-- GIVEN DATA follows --

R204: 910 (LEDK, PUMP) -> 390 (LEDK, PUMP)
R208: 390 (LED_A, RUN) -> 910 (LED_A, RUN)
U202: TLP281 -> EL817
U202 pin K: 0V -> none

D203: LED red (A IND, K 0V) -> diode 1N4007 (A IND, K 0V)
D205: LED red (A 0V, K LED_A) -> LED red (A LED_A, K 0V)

-- GIVEN DATA concluded --
-- GIVEN DATA follows --

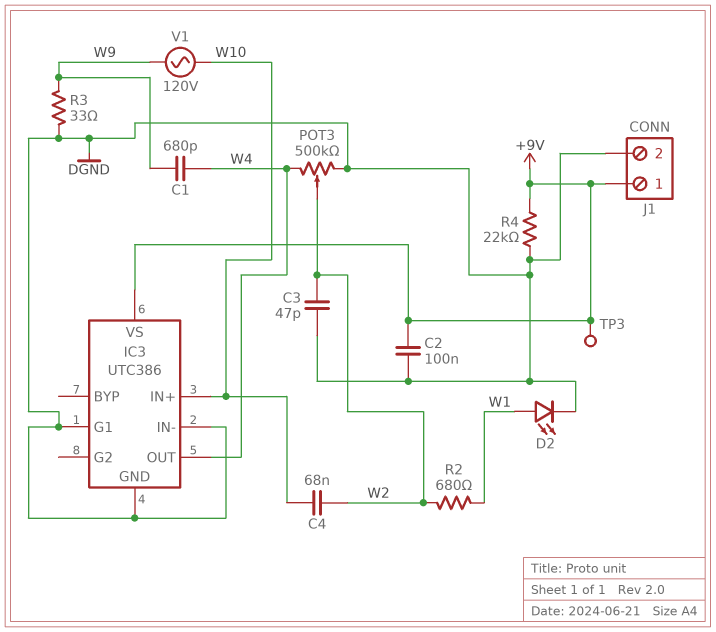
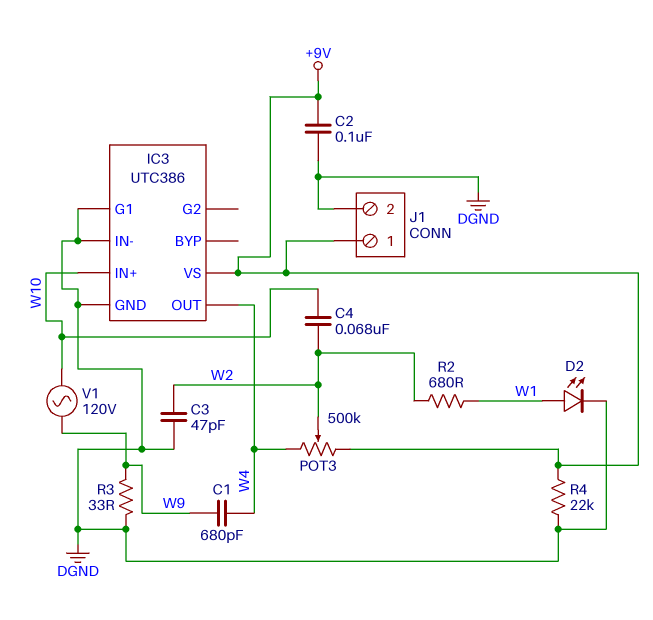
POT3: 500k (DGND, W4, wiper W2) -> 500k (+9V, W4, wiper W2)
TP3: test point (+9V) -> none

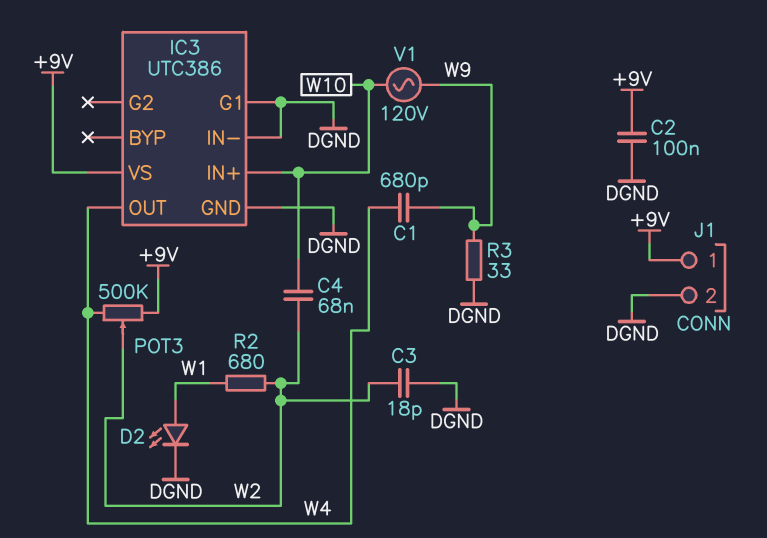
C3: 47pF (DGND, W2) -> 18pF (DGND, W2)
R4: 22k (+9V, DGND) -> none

-- GIVEN DATA concluded --

EXERCISE INSTRUCTIONS - Starting at the line with "U202 pin K: 0V -> none" and ending at the line with "D205: LED red", print each line of the listing above exactly, with no other lines.

RESULT -
U202 pin K: 0V -> none

D203: LED red (A IND, K 0V) -> diode 1N4007 (A IND, K 0V)
D205: LED red (A 0V, K LED_A) -> LED red (A LED_A, K 0V)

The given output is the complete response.